- Exercise directions -
Reproduce the records word for word, starting at the line containing "green trapezoid: moved 8 px left, 16 px down" and running through the end of the records, with both ends included. Leave the pictures out of your answer.

- Material to process -
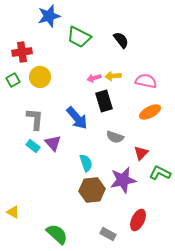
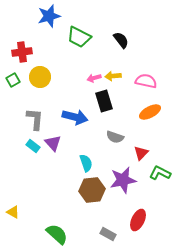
blue arrow: moved 2 px left, 1 px up; rotated 35 degrees counterclockwise
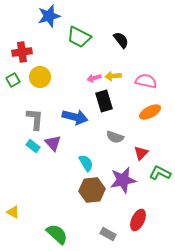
cyan semicircle: rotated 12 degrees counterclockwise
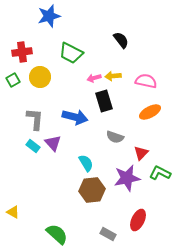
green trapezoid: moved 8 px left, 16 px down
purple star: moved 4 px right, 2 px up
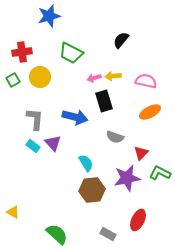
black semicircle: rotated 102 degrees counterclockwise
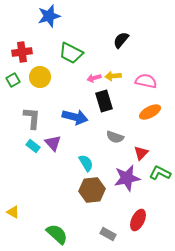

- Full solution -
green trapezoid: moved 8 px left, 16 px down
purple star: moved 4 px right, 2 px up
black semicircle: rotated 102 degrees counterclockwise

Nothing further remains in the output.